__TO DO__: Only the total should be returned: the number of lines in the data that hold the string "left".
[Start of Attachment]
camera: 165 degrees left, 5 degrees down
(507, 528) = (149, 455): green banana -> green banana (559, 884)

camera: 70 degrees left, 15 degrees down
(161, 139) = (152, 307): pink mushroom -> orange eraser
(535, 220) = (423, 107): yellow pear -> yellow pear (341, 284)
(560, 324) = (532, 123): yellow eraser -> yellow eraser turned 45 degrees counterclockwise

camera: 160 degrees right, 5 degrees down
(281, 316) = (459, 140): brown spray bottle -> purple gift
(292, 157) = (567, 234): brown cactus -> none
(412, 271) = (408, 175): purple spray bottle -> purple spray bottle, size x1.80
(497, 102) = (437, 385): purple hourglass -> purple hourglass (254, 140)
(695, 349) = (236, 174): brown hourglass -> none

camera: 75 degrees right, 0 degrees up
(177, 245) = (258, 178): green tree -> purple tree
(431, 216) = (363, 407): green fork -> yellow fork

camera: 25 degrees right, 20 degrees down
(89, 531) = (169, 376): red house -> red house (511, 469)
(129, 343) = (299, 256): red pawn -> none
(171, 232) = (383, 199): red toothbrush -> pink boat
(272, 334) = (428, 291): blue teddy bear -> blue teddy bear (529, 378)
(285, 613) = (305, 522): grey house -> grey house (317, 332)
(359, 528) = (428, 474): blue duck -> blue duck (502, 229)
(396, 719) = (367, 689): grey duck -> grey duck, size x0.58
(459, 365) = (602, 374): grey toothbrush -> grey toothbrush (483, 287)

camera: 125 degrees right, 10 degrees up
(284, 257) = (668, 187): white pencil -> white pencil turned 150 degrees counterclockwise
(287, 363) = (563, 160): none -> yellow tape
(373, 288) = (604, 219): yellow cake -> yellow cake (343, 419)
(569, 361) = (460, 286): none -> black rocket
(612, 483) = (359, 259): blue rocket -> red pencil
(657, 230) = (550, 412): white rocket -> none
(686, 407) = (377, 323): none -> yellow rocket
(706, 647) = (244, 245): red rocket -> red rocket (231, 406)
[End of Attachment]
__WORKED SOLUTION__: 2